START DATA FOR REVIEW

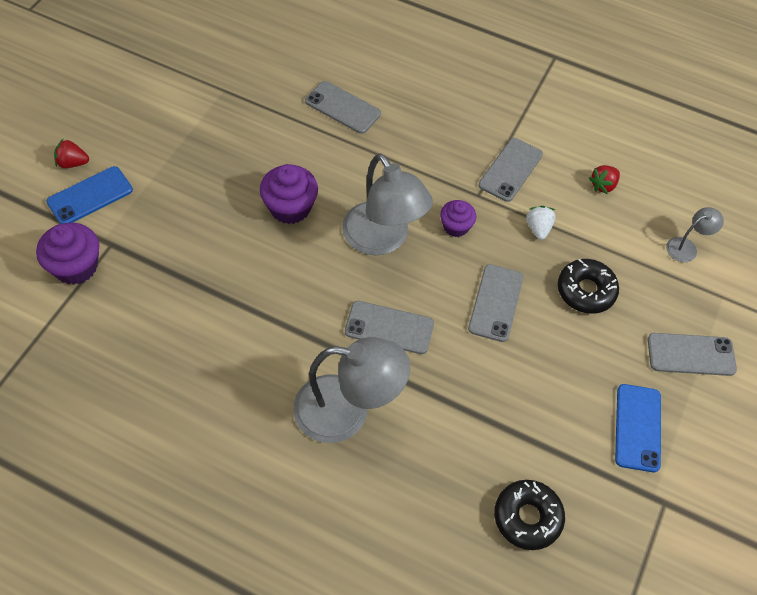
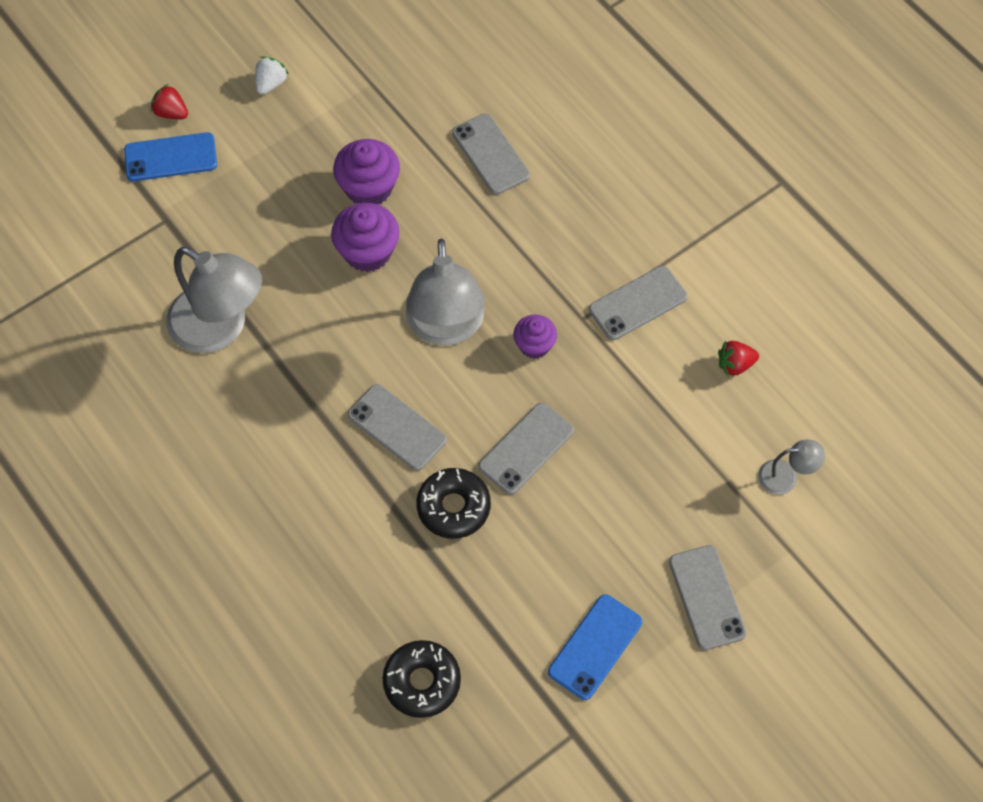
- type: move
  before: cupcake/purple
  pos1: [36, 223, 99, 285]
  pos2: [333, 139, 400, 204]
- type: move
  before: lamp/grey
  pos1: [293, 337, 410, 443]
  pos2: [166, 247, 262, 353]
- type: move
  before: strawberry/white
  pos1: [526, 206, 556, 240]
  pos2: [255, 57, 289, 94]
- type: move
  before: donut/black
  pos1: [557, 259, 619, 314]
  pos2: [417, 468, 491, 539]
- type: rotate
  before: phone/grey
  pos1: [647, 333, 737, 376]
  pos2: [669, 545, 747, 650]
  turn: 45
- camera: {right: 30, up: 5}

END DATA FOR REVIEW
START DATA FOR REVIEW

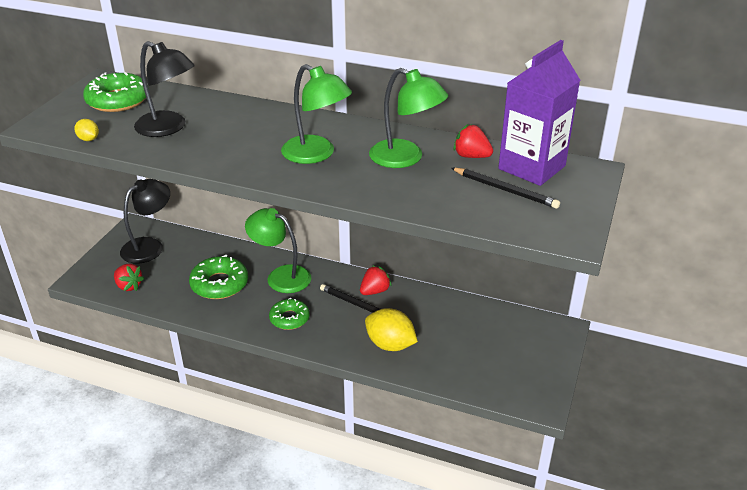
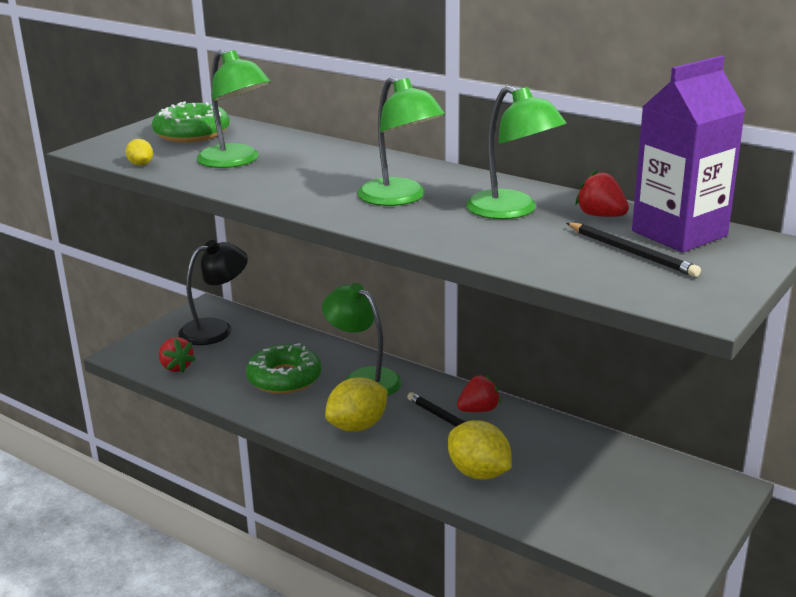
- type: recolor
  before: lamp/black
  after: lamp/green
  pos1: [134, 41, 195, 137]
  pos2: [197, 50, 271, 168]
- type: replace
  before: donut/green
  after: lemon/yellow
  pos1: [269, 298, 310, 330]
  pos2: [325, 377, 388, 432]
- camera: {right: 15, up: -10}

END DATA FOR REVIEW
START DATA FOR REVIEW

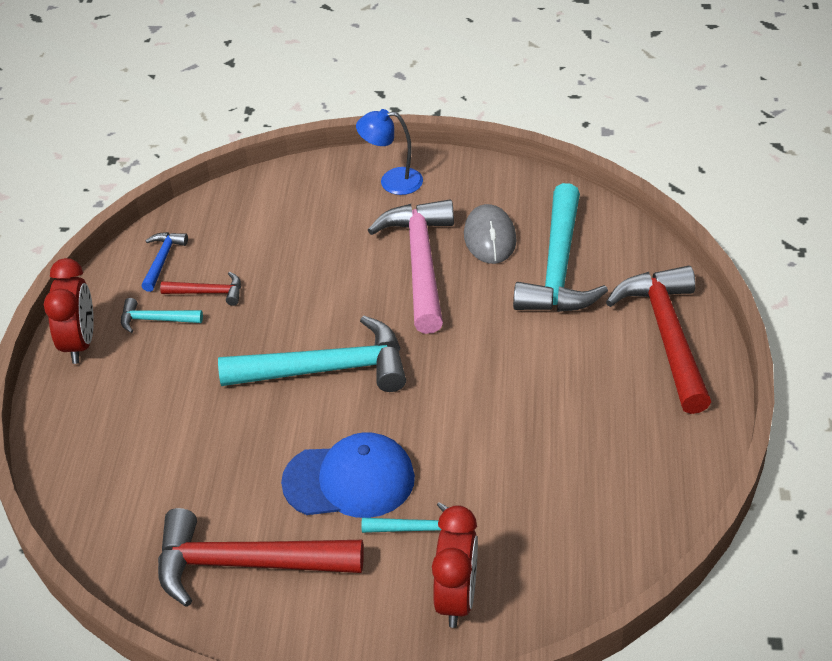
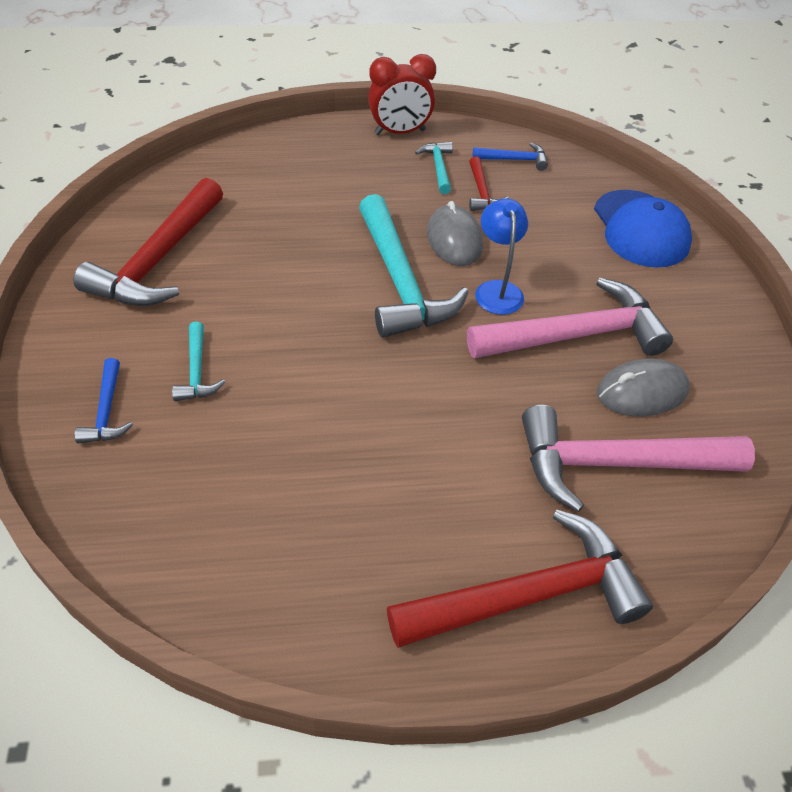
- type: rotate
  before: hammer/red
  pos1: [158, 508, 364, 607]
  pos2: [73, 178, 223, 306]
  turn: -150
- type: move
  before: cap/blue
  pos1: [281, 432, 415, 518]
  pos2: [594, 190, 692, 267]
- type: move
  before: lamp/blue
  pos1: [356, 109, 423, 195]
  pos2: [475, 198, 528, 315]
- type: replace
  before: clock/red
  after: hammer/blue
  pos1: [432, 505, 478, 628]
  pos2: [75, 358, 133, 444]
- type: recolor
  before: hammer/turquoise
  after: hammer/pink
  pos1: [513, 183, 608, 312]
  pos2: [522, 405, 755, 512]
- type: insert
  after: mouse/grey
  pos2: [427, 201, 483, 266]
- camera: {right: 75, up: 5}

END DATA FOR REVIEW

TASK TO CARRY OUT: Scan the entries above. Copy each line that has the string "right".

EXERCISE SOLUTION:
- camera: {right: 30, up: 5}
- camera: {right: 15, up: -10}
- camera: {right: 75, up: 5}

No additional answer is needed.